Start of Supplied material

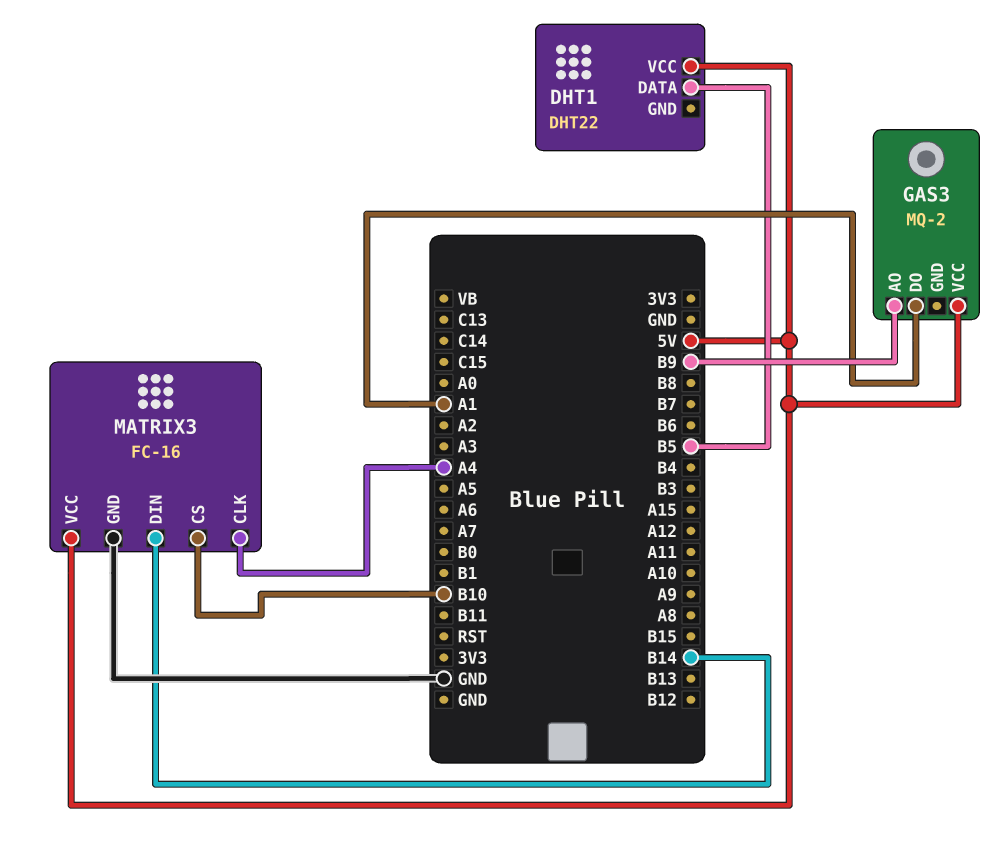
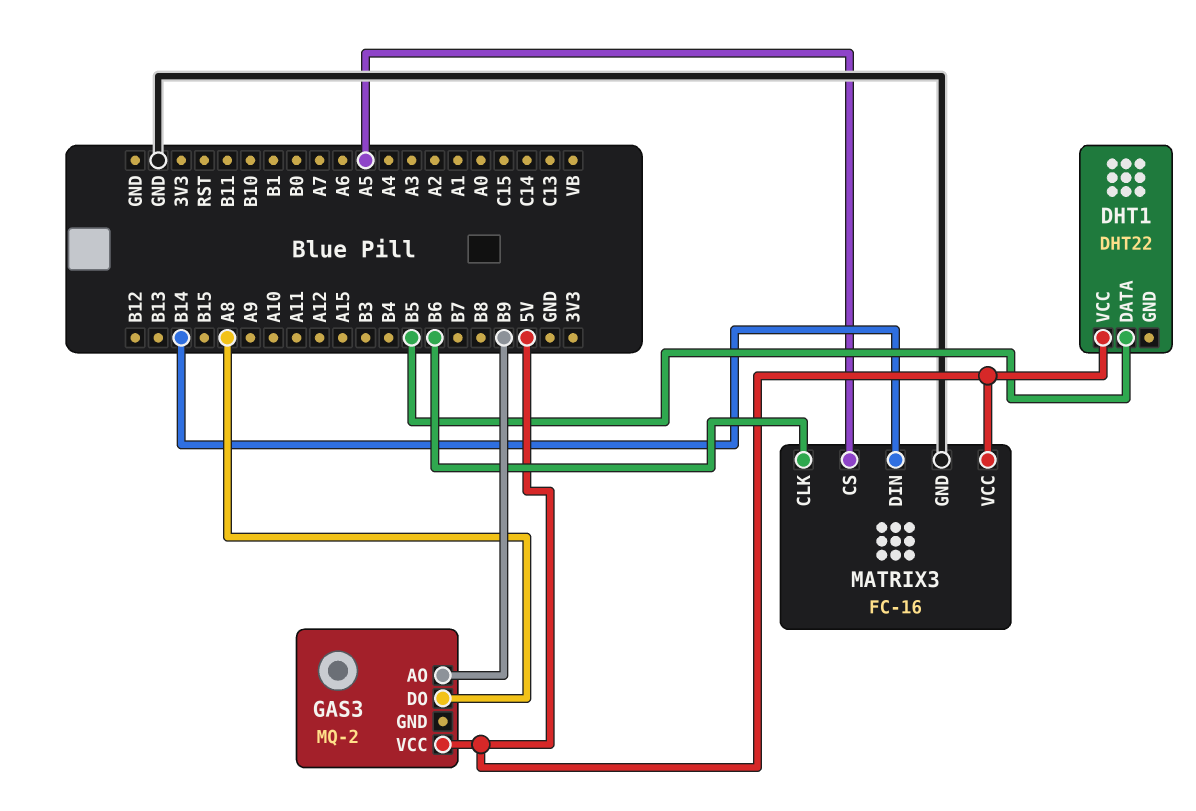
GAS3 pin DO: A1 -> A8
MATRIX3 pin CLK: A4 -> B6
MATRIX3 pin CS: B10 -> A5

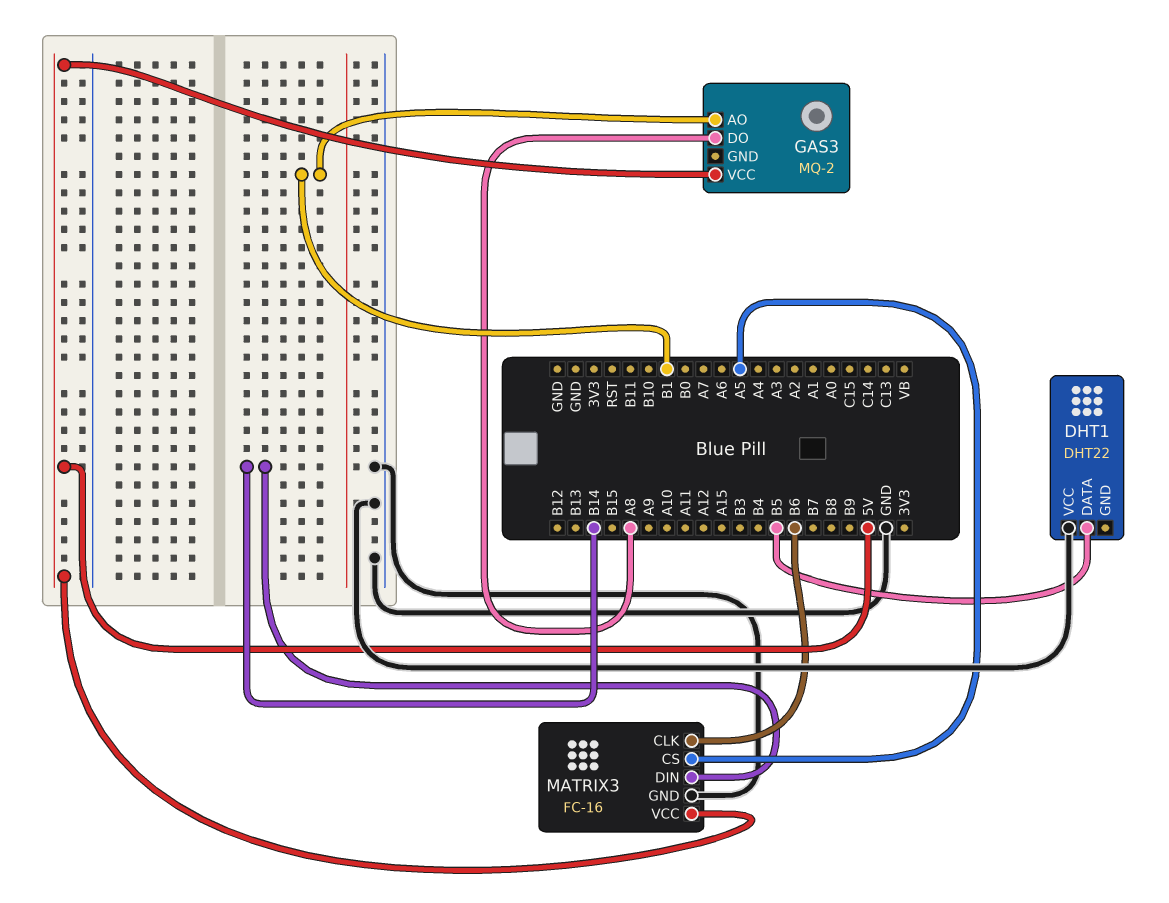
DHT1 pin VCC: 5V -> GND
GAS3 pin AO: B9 -> B1

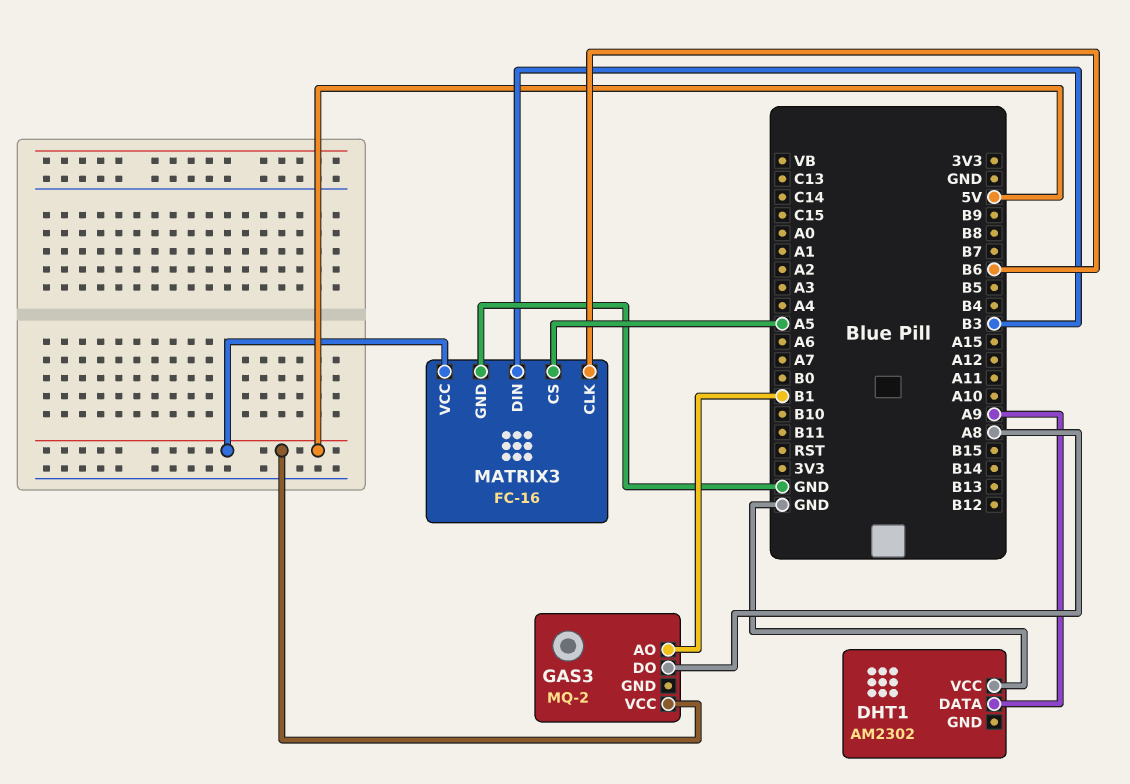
DHT1: DHT22 -> AM2302
DHT1 pin DATA: B5 -> A9
MATRIX3 pin DIN: B14 -> B3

End of Supplied material

▶ **What to do**: Once the pictures are set aside, output all of the data above verbatim.

▶ **Solution to this problem**:
GAS3 pin DO: A1 -> A8
MATRIX3 pin CLK: A4 -> B6
MATRIX3 pin CS: B10 -> A5

DHT1 pin VCC: 5V -> GND
GAS3 pin AO: B9 -> B1

DHT1: DHT22 -> AM2302
DHT1 pin DATA: B5 -> A9
MATRIX3 pin DIN: B14 -> B3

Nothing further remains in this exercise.